- [TASK ITEM]:
In this exercise, retype exactly and only the lines from the top of the entries below through the line that holds "(209, 350) = (385, 332): red", omitting pictures.

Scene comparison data
- - -
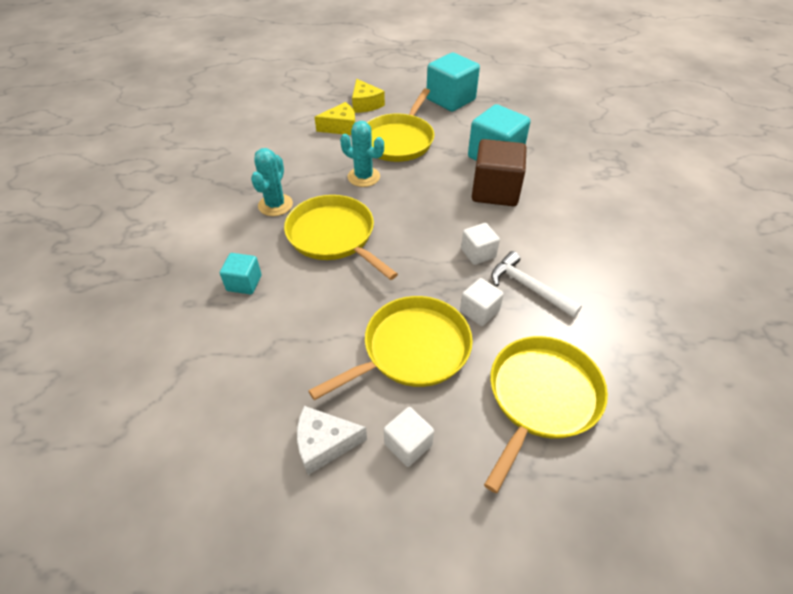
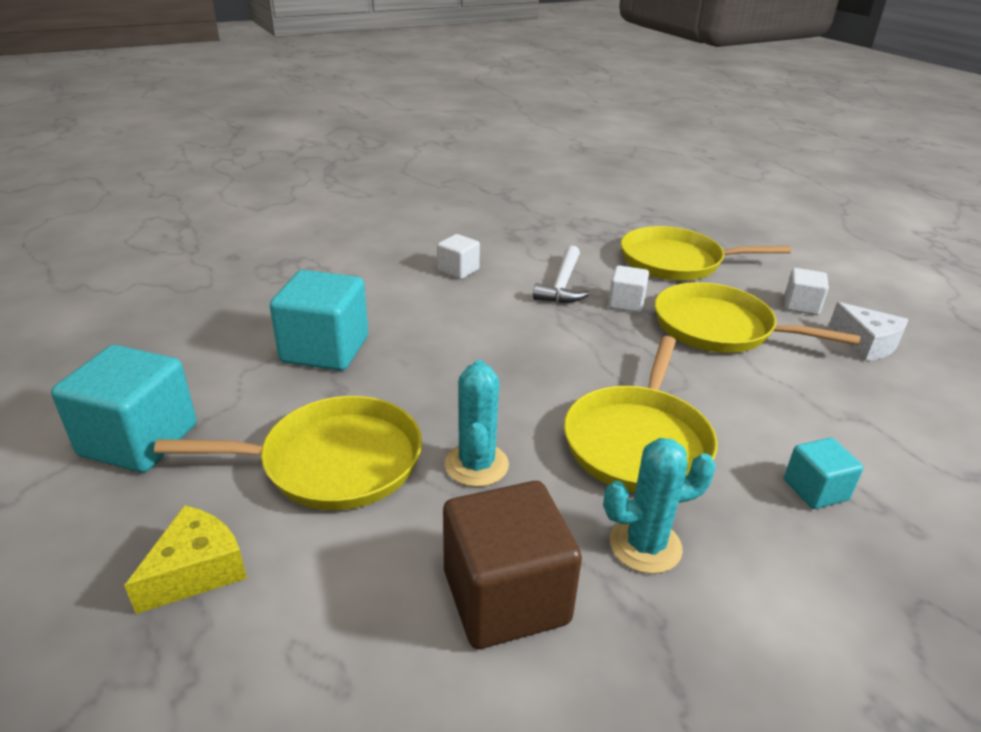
camera: 120 degrees left, 15 degrees down
(341, 127) = (325, 571): yellow cheese -> none
(478, 253) = (545, 321): white cube -> white cube (458, 270)
(495, 191) = (414, 333): brown cube -> brown cube (506, 596)

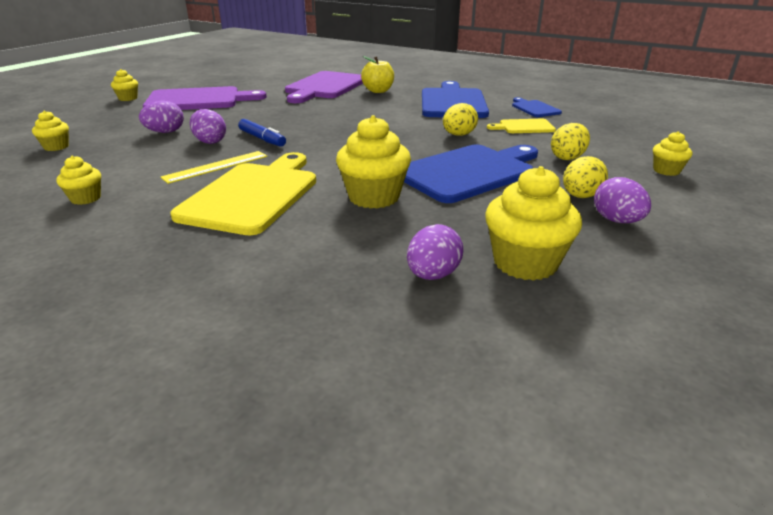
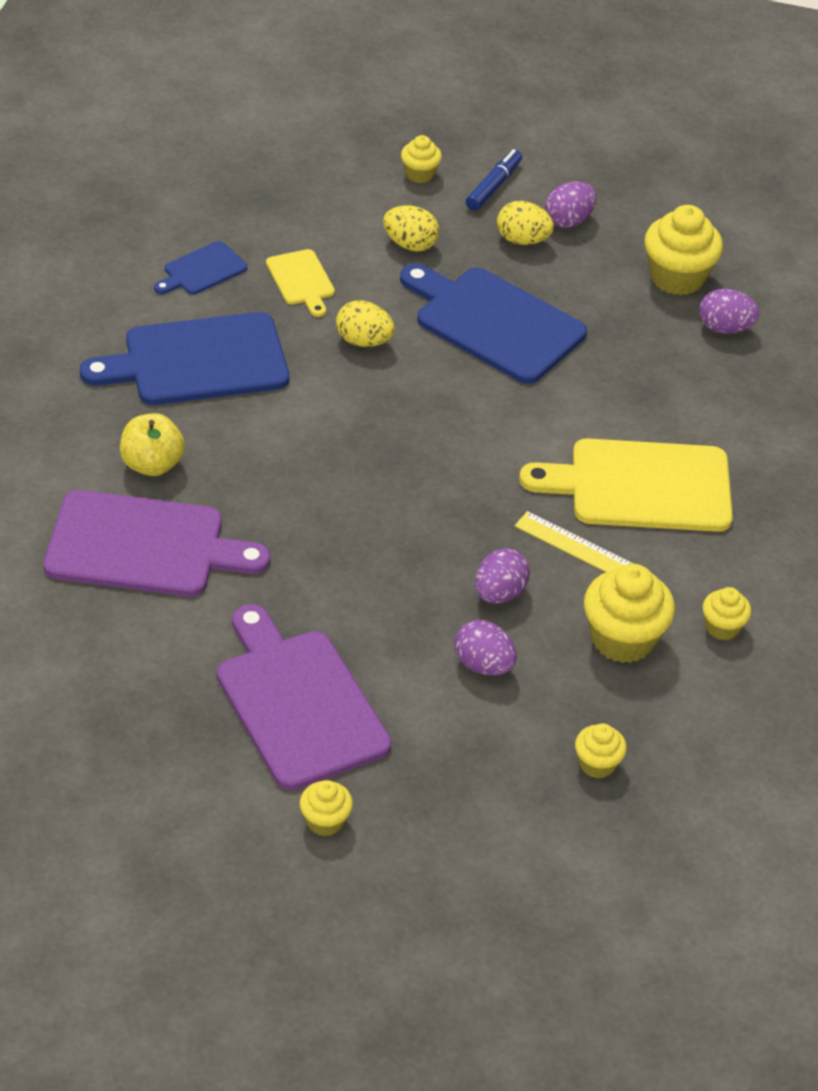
camera: 110 degrees left, 15 degrees up
(262, 139) = (463, 540): blue marker -> blue marker (493, 186)
(374, 197) = (599, 388): yellow cupcake -> yellow cupcake (623, 639)

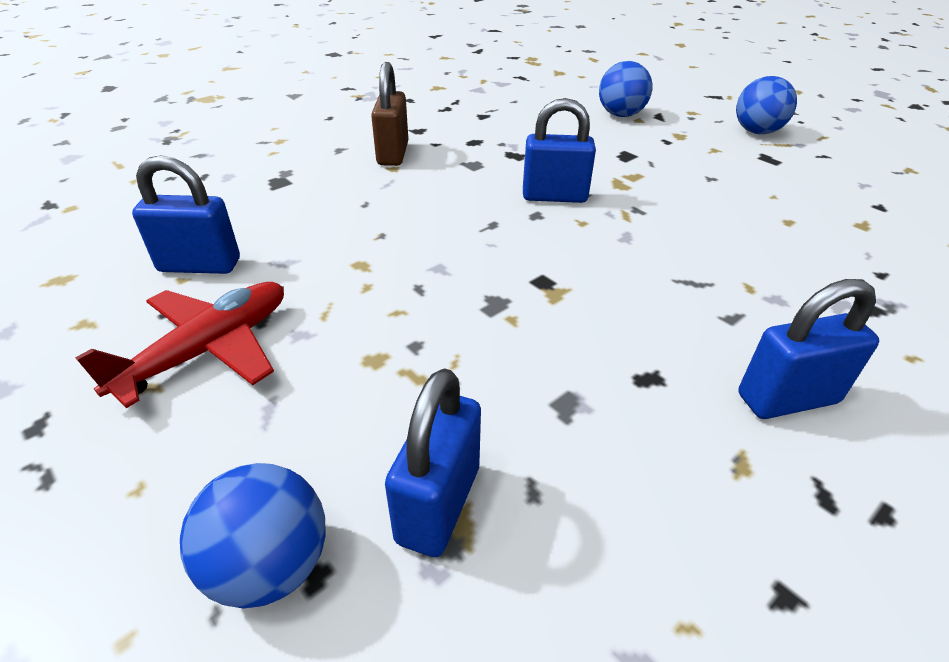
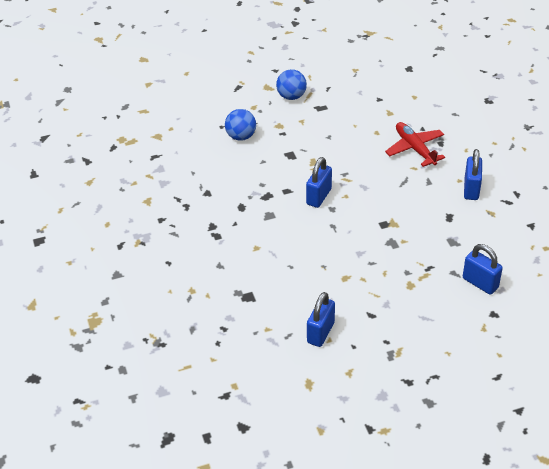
camera: 65 degrees left, 5 degrees up
(209, 350) = (385, 332): red plane -> red plane (415, 148)
(270, 565) = (487, 323): blue ball -> none
(393, 154) = (239, 244): brown padlock -> none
- - -
- [EXPECTED OUTPUT]:
camera: 120 degrees left, 15 degrees down
(341, 127) = (325, 571): yellow cheese -> none
(478, 253) = (545, 321): white cube -> white cube (458, 270)
(495, 191) = (414, 333): brown cube -> brown cube (506, 596)

camera: 110 degrees left, 15 degrees up
(262, 139) = (463, 540): blue marker -> blue marker (493, 186)
(374, 197) = (599, 388): yellow cupcake -> yellow cupcake (623, 639)

camera: 65 degrees left, 5 degrees up
(209, 350) = (385, 332): red plane -> red plane (415, 148)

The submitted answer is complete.